- Opening Delimiter -
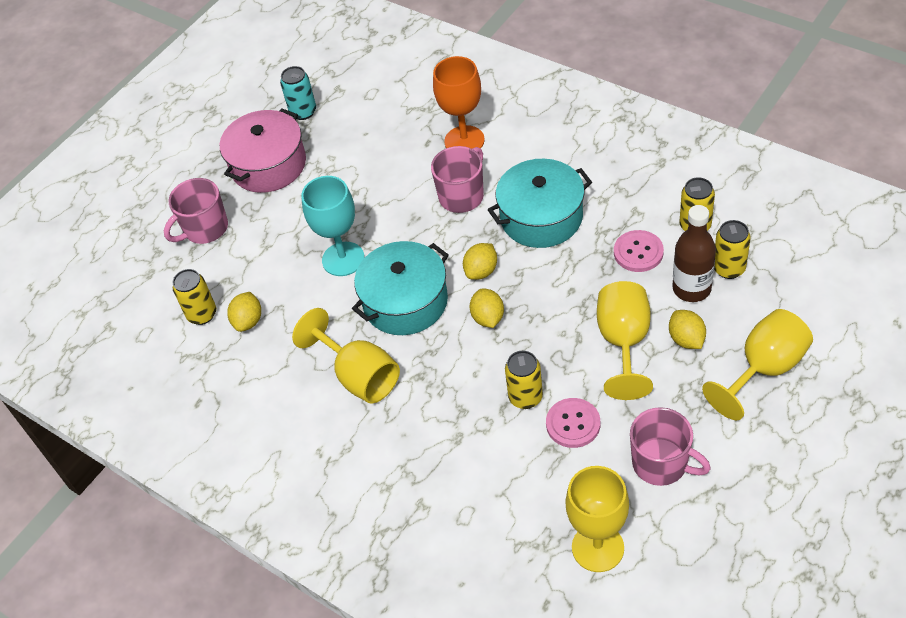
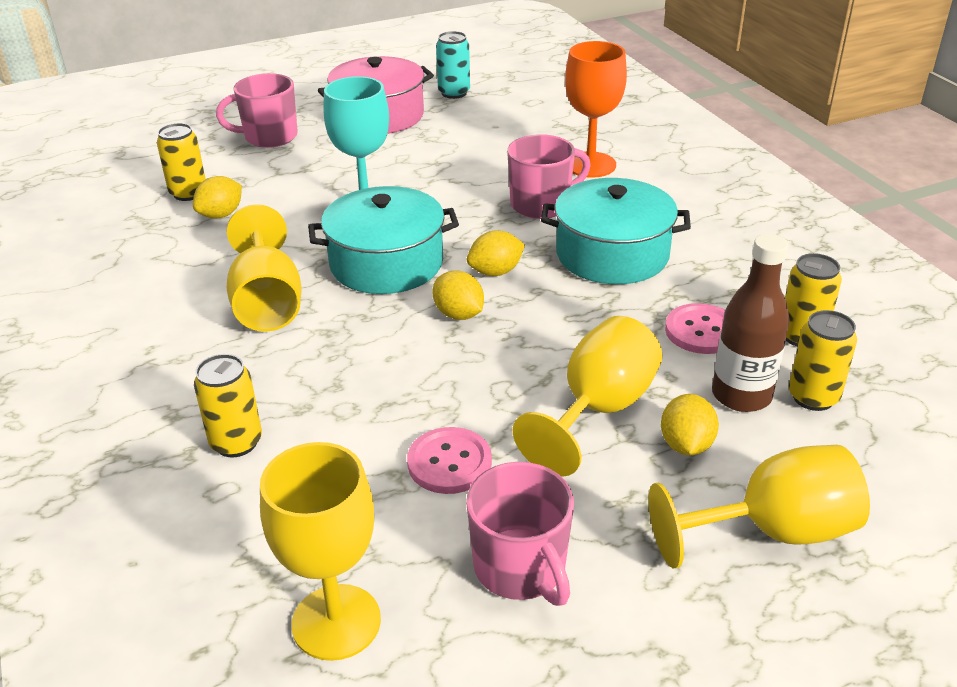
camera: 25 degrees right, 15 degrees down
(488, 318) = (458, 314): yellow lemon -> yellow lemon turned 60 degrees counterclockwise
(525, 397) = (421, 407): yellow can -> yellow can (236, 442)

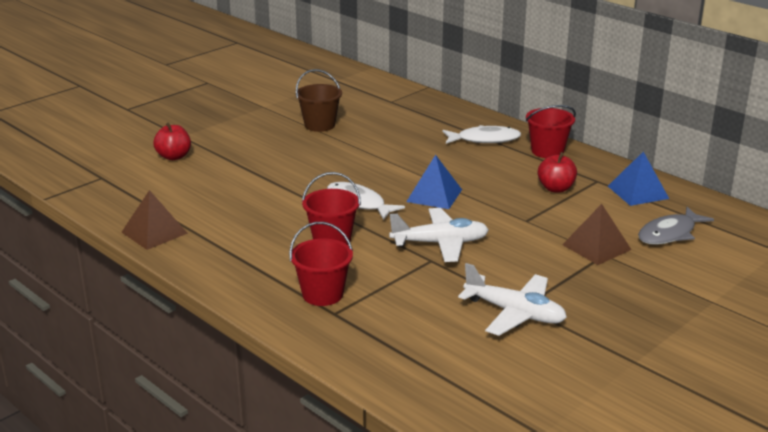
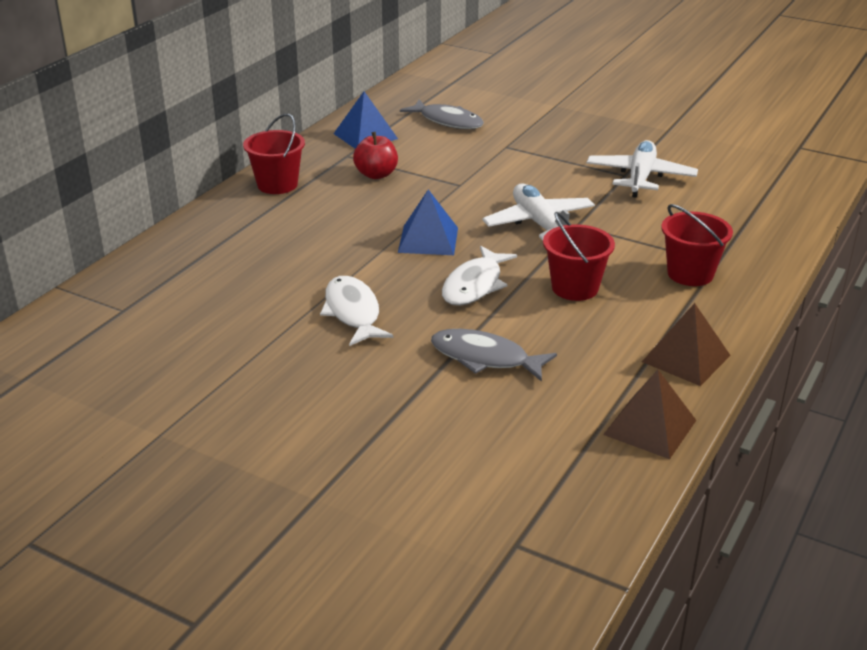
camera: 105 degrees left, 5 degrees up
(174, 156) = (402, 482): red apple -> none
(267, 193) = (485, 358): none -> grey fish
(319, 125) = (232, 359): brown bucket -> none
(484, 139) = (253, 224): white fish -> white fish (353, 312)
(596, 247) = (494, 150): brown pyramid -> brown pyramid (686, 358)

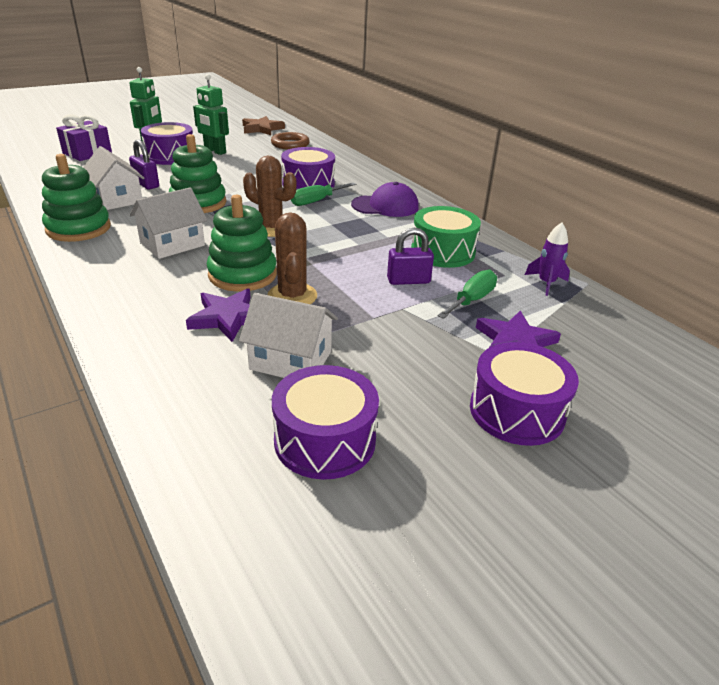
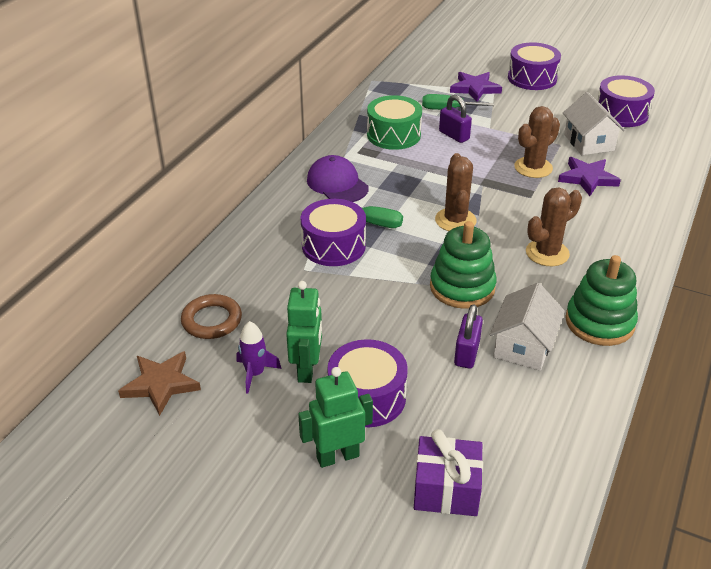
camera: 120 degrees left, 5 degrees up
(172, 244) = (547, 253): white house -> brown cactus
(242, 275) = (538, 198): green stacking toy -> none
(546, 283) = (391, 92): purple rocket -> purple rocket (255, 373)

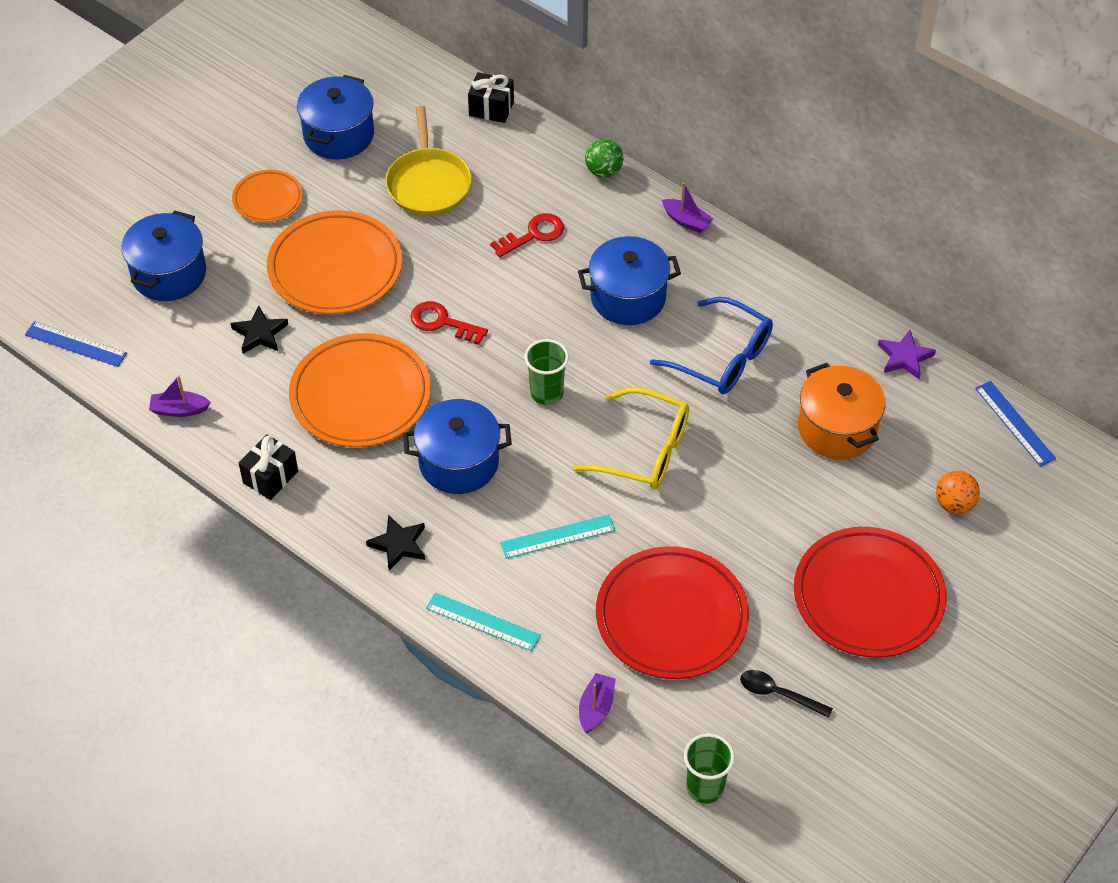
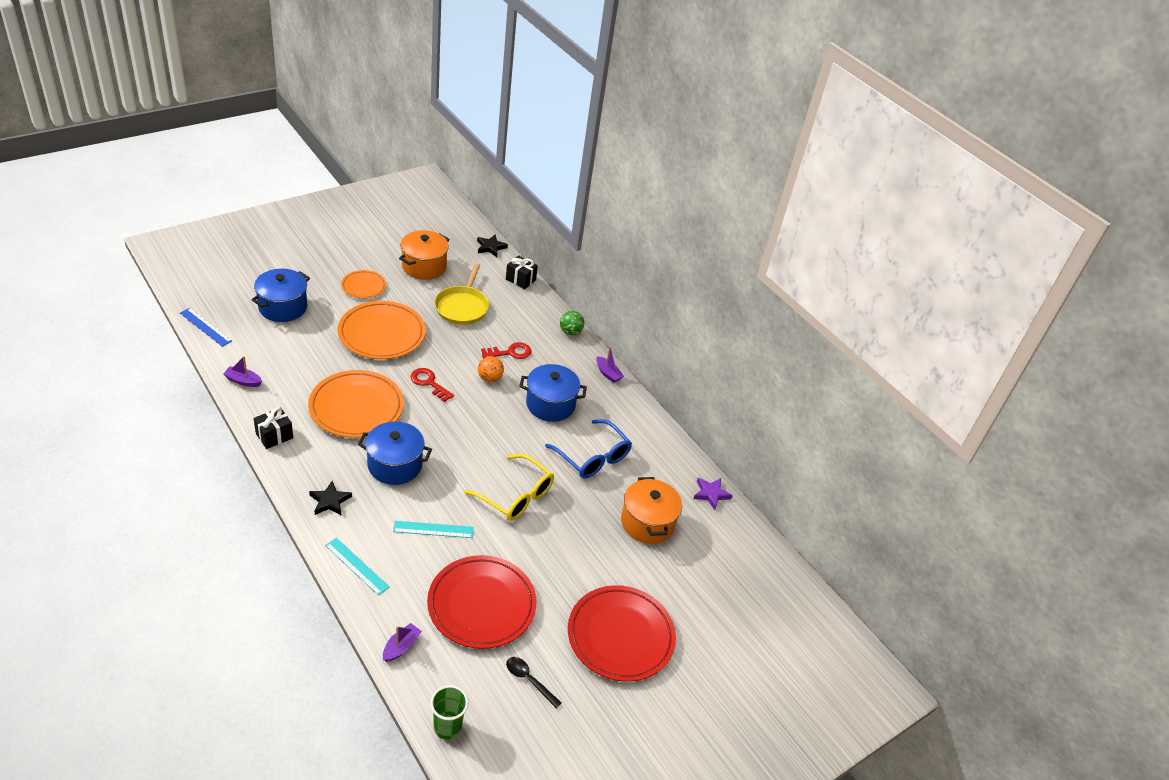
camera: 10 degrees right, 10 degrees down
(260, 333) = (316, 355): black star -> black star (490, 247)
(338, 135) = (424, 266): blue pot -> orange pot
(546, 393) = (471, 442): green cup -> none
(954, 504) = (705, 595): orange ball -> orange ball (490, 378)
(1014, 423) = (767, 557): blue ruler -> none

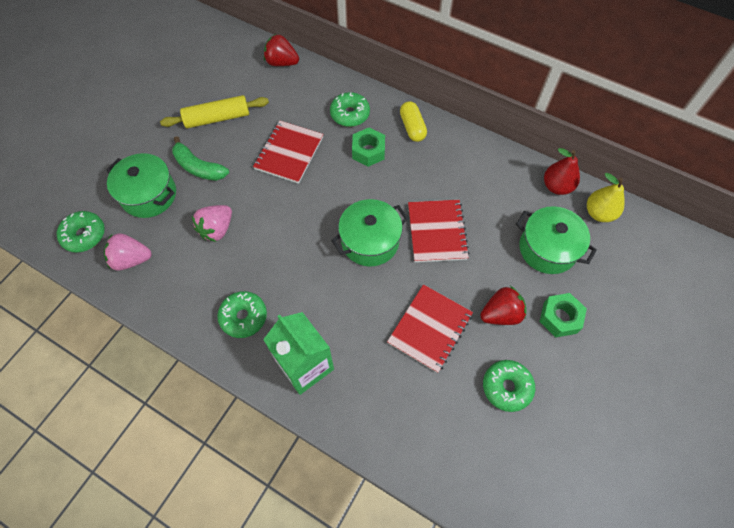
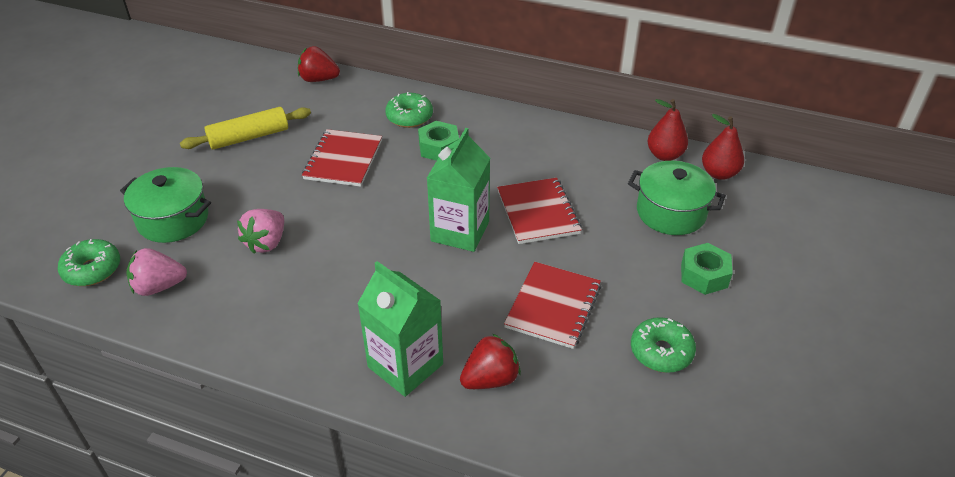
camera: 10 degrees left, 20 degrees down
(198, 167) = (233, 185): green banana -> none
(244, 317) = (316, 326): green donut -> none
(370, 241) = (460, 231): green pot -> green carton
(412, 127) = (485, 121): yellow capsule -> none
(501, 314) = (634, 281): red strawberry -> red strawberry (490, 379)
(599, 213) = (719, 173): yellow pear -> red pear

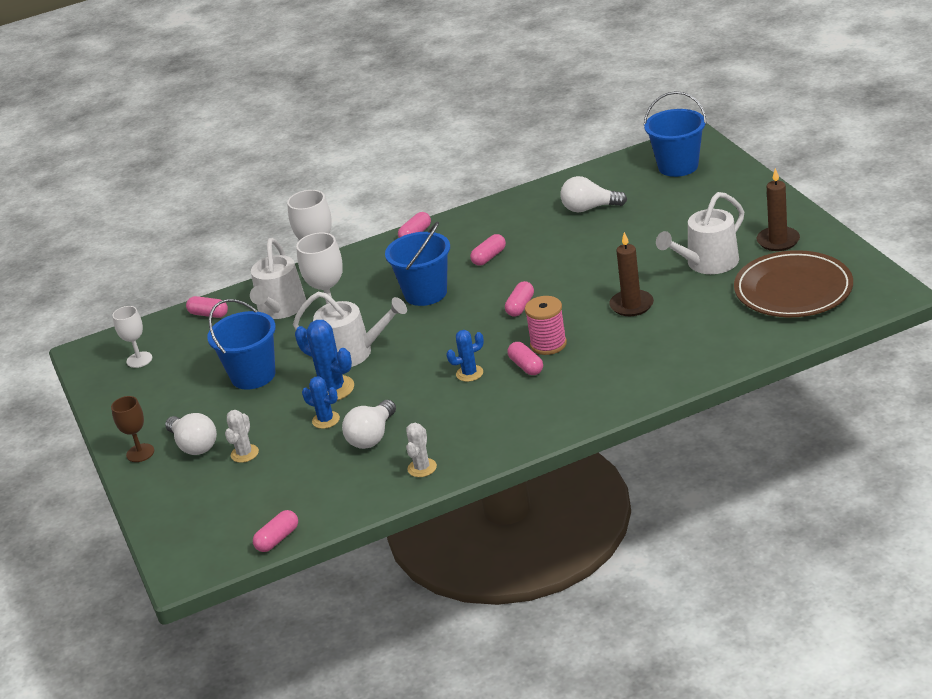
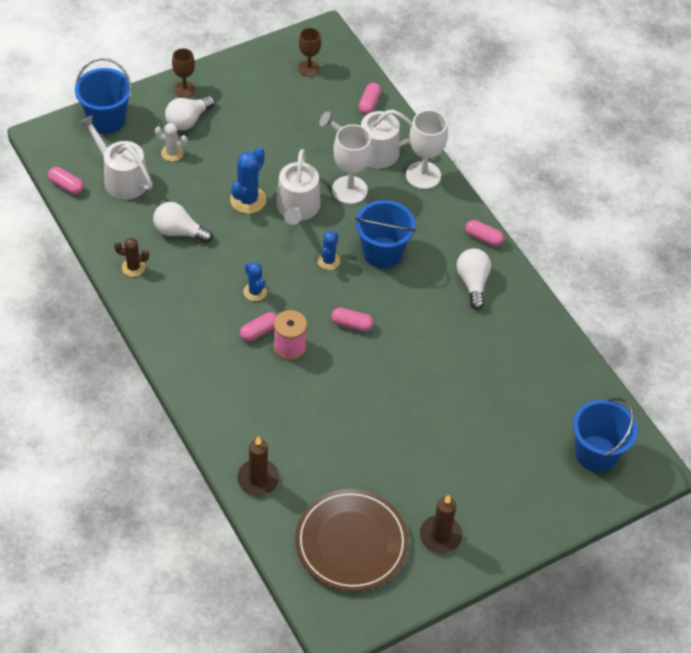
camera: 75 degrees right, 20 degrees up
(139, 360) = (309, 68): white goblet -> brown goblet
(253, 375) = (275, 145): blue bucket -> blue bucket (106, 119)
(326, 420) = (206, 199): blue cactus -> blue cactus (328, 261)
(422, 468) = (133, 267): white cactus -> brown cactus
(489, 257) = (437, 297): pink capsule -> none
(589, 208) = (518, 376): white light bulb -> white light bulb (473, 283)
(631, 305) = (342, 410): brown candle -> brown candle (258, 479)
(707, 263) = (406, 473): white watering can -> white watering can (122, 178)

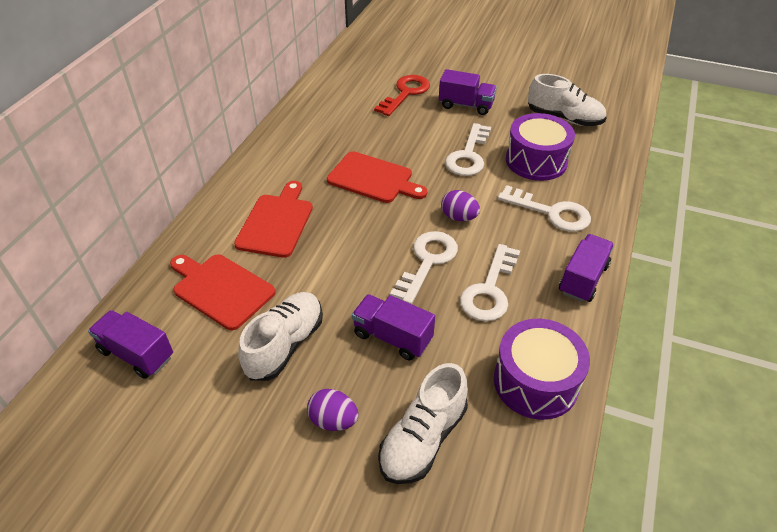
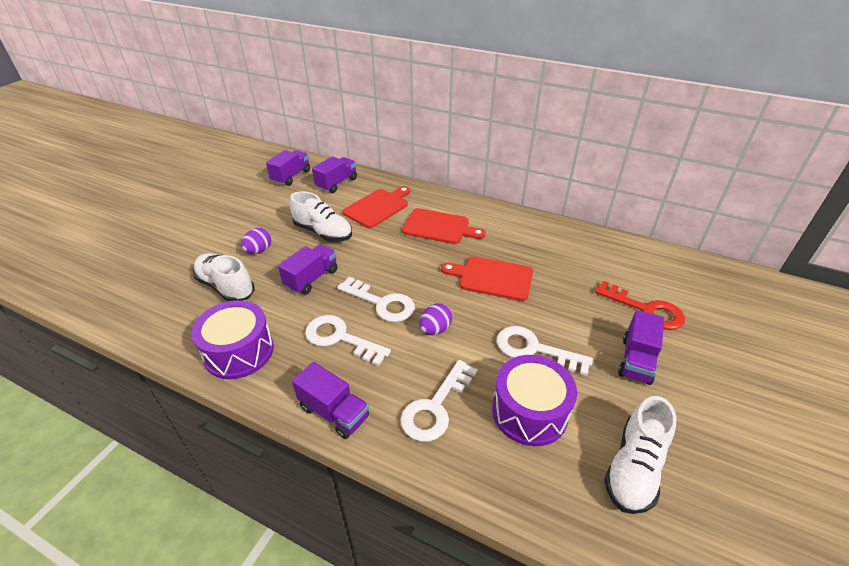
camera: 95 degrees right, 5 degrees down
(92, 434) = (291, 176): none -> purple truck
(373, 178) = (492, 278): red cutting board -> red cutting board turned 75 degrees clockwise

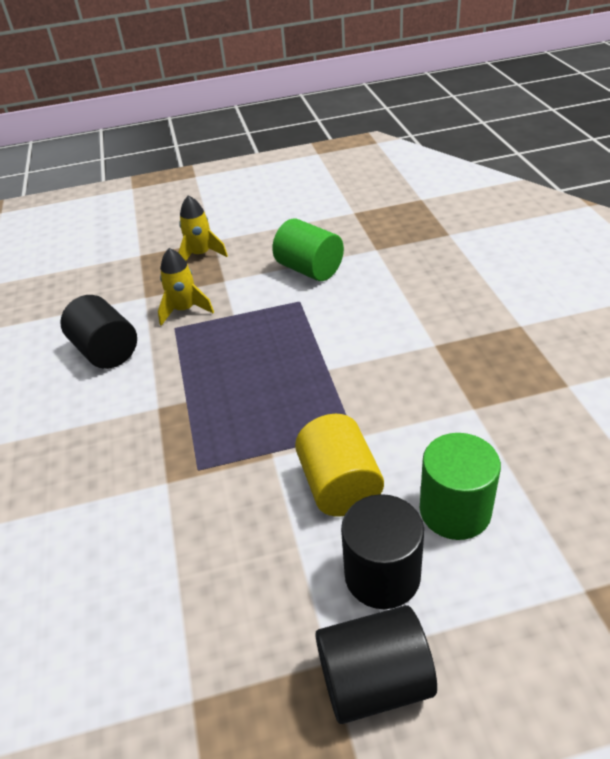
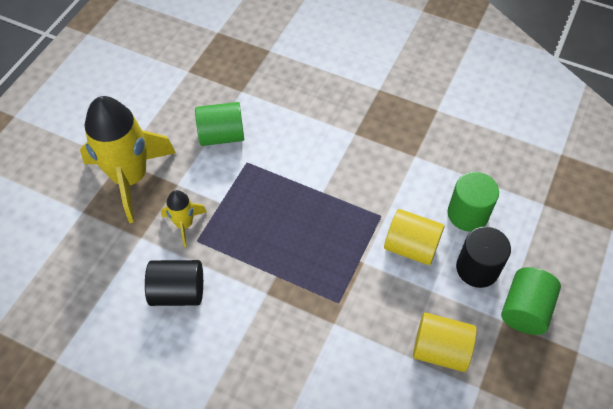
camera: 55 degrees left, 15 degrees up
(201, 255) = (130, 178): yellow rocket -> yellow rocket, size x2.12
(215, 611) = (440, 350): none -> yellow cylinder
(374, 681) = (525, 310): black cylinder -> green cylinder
- Closing Delimiter -
Reproduce the data above word for word from its first line through the line that holds "(201, 255) = (130, 178): yellow", both ends included; skip pictures.

camera: 25 degrees right, 15 degrees down
(488, 318) = (458, 314): yellow lemon -> yellow lemon turned 60 degrees counterclockwise
(525, 397) = (421, 407): yellow can -> yellow can (236, 442)

camera: 105 degrees left, 5 degrees up
(174, 156) = (402, 482): red apple -> none
(267, 193) = (485, 358): none -> grey fish
(319, 125) = (232, 359): brown bucket -> none
(484, 139) = (253, 224): white fish -> white fish (353, 312)
(596, 247) = (494, 150): brown pyramid -> brown pyramid (686, 358)

camera: 120 degrees left, 5 degrees up
(172, 244) = (547, 253): white house -> brown cactus
(242, 275) = (538, 198): green stacking toy -> none
(546, 283) = (391, 92): purple rocket -> purple rocket (255, 373)

camera: 10 degrees right, 10 degrees down
(260, 333) = (316, 355): black star -> black star (490, 247)
(338, 135) = (424, 266): blue pot -> orange pot
(546, 393) = (471, 442): green cup -> none
(954, 504) = (705, 595): orange ball -> orange ball (490, 378)
(1014, 423) = (767, 557): blue ruler -> none

camera: 10 degrees left, 20 degrees down
(198, 167) = (233, 185): green banana -> none
(244, 317) = (316, 326): green donut -> none
(370, 241) = (460, 231): green pot -> green carton
(412, 127) = (485, 121): yellow capsule -> none
(501, 314) = (634, 281): red strawberry -> red strawberry (490, 379)
(599, 213) = (719, 173): yellow pear -> red pear

camera: 75 degrees right, 20 degrees up
(139, 360) = (309, 68): white goblet -> brown goblet
(253, 375) = (275, 145): blue bucket -> blue bucket (106, 119)
(326, 420) = (206, 199): blue cactus -> blue cactus (328, 261)
(422, 468) = (133, 267): white cactus -> brown cactus
(489, 257) = (437, 297): pink capsule -> none
(589, 208) = (518, 376): white light bulb -> white light bulb (473, 283)
(631, 305) = (342, 410): brown candle -> brown candle (258, 479)
(707, 263) = (406, 473): white watering can -> white watering can (122, 178)

camera: 95 degrees right, 5 degrees down
(92, 434) = (291, 176): none -> purple truck
(373, 178) = (492, 278): red cutting board -> red cutting board turned 75 degrees clockwise

camera: 55 degrees left, 15 degrees up
(201, 255) = (130, 178): yellow rocket -> yellow rocket, size x2.12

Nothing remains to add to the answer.